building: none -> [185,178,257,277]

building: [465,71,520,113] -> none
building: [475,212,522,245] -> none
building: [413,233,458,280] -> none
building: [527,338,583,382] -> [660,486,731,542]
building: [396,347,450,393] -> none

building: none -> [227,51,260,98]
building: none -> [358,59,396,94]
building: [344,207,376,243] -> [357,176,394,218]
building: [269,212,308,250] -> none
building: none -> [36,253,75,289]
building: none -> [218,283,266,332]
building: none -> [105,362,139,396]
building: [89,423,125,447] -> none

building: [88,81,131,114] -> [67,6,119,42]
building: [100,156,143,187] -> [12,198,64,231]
--
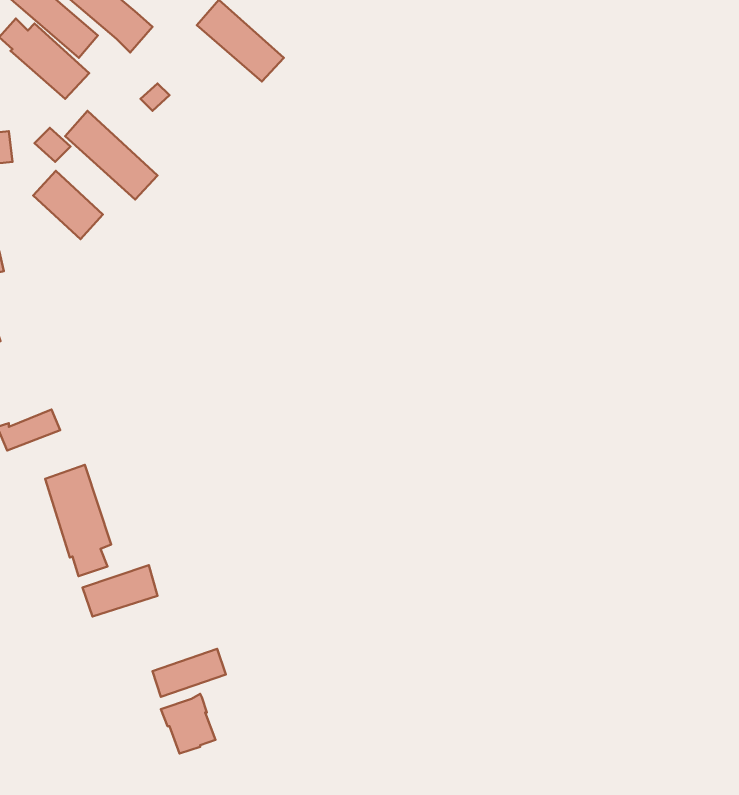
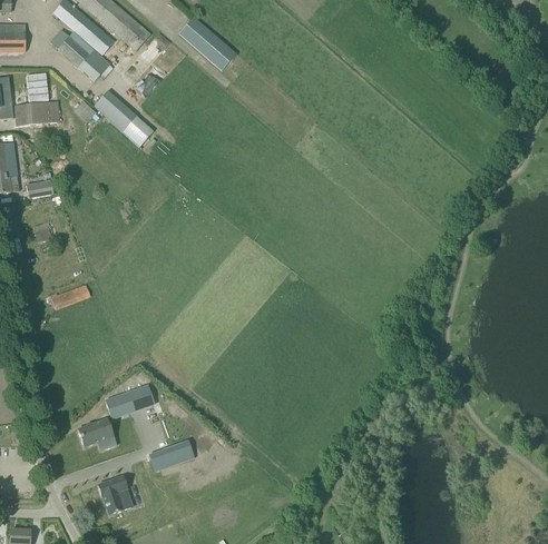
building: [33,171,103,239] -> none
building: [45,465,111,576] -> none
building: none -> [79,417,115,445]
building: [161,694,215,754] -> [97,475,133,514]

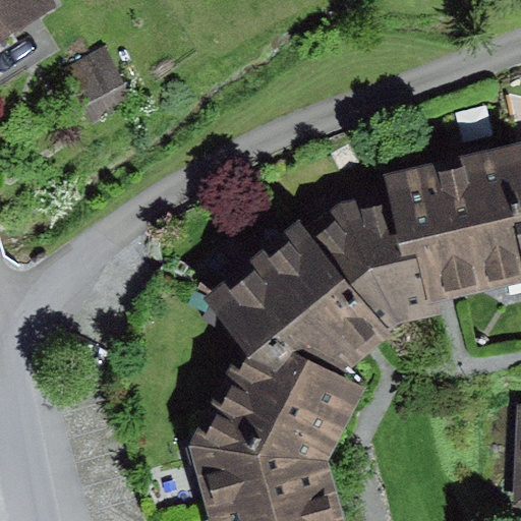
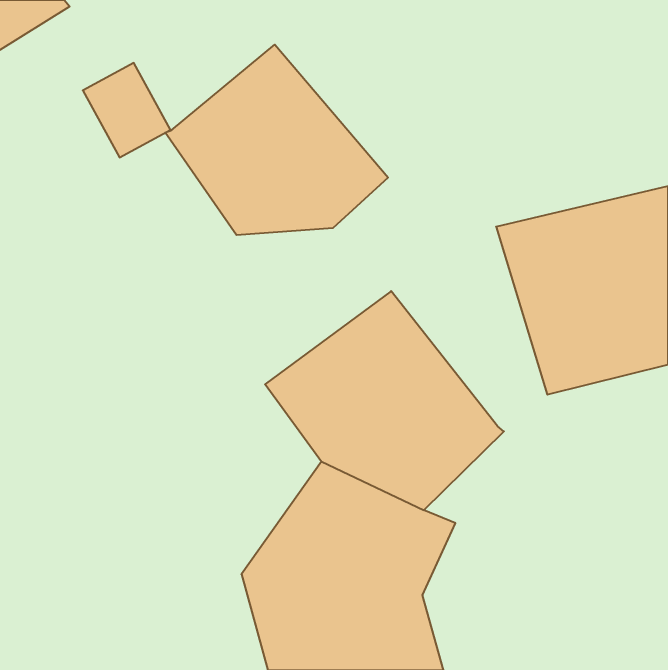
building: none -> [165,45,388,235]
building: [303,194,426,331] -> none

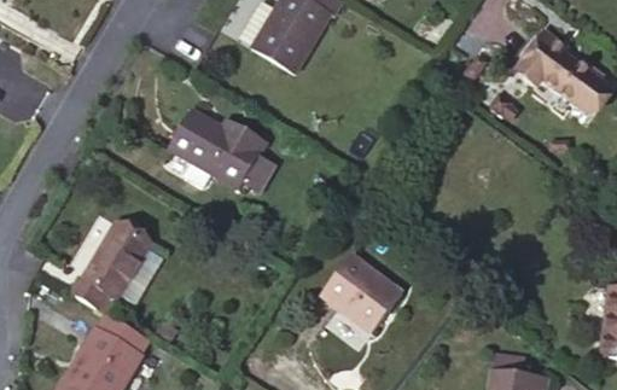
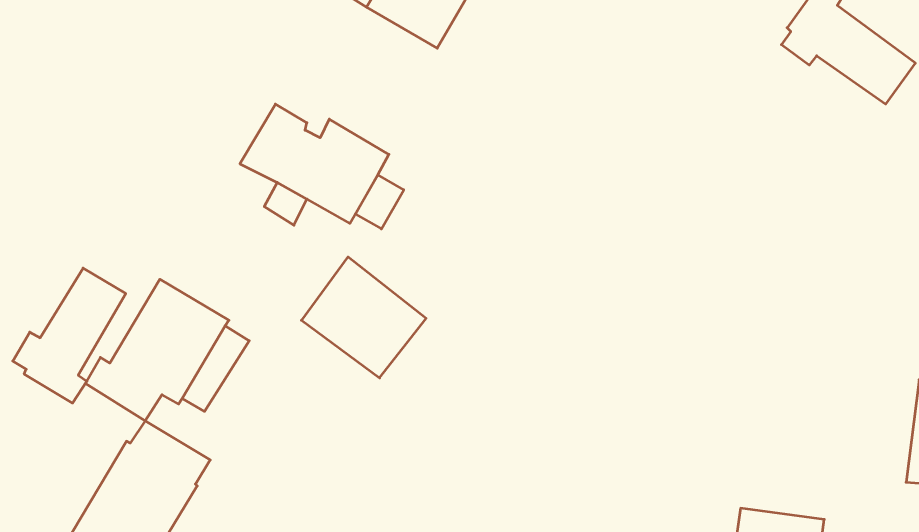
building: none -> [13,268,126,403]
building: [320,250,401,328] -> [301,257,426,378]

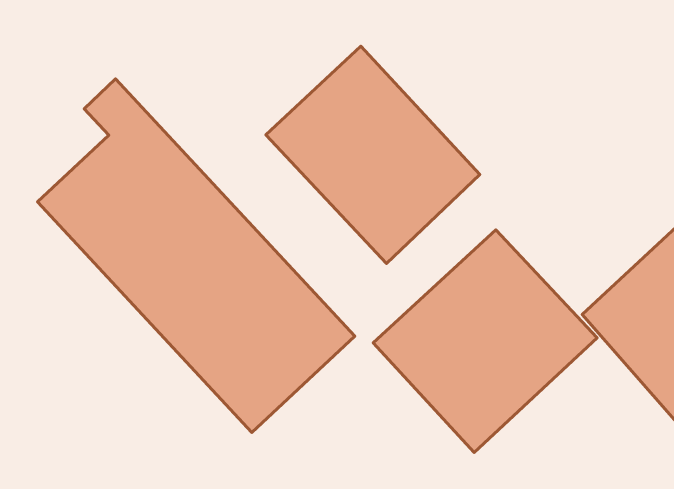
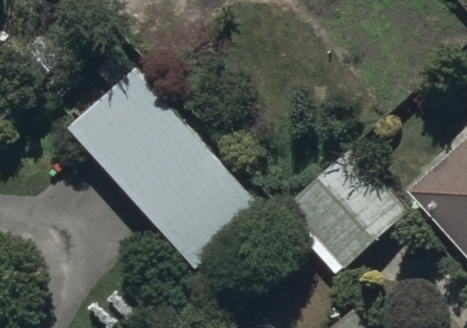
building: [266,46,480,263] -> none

PROBLEM REQUIREMENTS: From the listing above, the lines starting with the one that has "building: [413,233,458,280] -> none" and running through the one that has "building: [100,156,143,187] ->" should be copied exactly, ends included.

RESPONSE TO THIS EXERCISE:
building: [413,233,458,280] -> none
building: [527,338,583,382] -> [660,486,731,542]
building: [396,347,450,393] -> none

building: none -> [227,51,260,98]
building: none -> [358,59,396,94]
building: [344,207,376,243] -> [357,176,394,218]
building: [269,212,308,250] -> none
building: none -> [36,253,75,289]
building: none -> [218,283,266,332]
building: none -> [105,362,139,396]
building: [89,423,125,447] -> none

building: [88,81,131,114] -> [67,6,119,42]
building: [100,156,143,187] -> [12,198,64,231]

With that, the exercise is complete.